BEGIN Dataset records

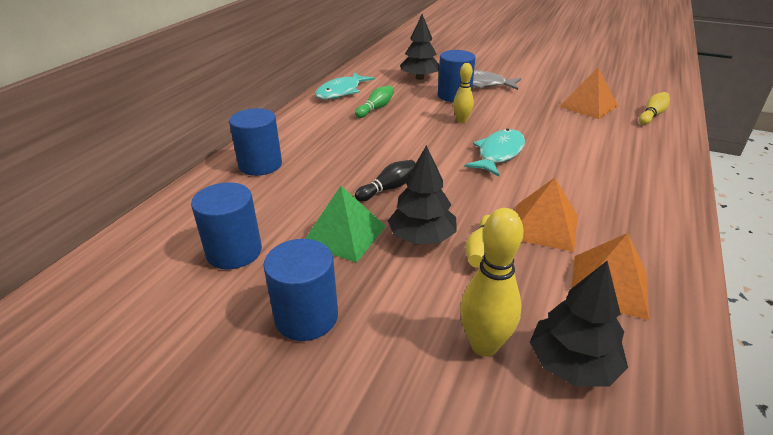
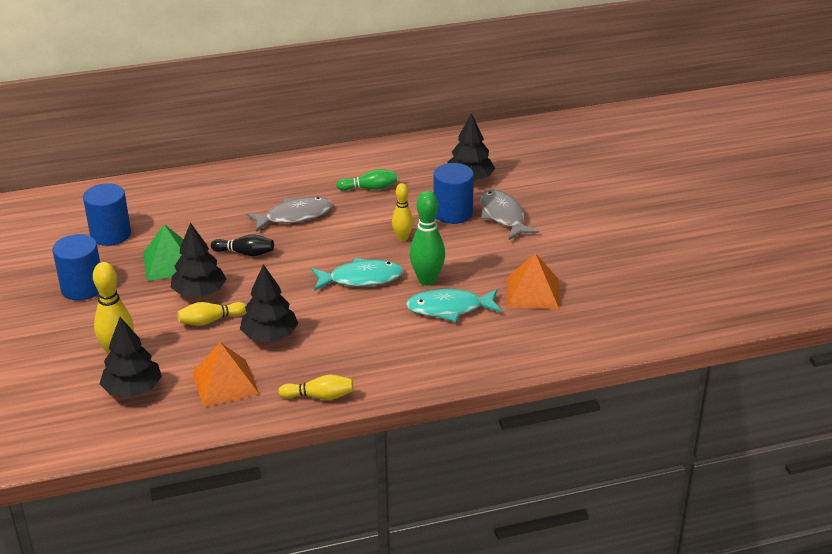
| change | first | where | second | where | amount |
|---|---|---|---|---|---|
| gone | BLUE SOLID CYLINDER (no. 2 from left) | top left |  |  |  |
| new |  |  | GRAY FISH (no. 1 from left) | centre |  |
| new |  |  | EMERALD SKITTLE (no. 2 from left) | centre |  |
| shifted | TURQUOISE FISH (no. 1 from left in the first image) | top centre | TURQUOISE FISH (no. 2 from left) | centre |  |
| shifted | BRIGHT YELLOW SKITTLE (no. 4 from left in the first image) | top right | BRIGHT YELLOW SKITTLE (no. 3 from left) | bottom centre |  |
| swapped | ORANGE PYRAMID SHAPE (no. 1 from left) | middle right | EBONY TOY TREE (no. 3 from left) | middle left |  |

END Dataset records

**Your goal**.
Each line in the data that holds the string "shifted" must be returned.

**Answer to the exercise**.
| shifted | TURQUOISE FISH (no. 1 from left in the first image) | top centre | TURQUOISE FISH (no. 2 from left) | centre |  |
| shifted | BRIGHT YELLOW SKITTLE (no. 4 from left in the first image) | top right | BRIGHT YELLOW SKITTLE (no. 3 from left) | bottom centre |  |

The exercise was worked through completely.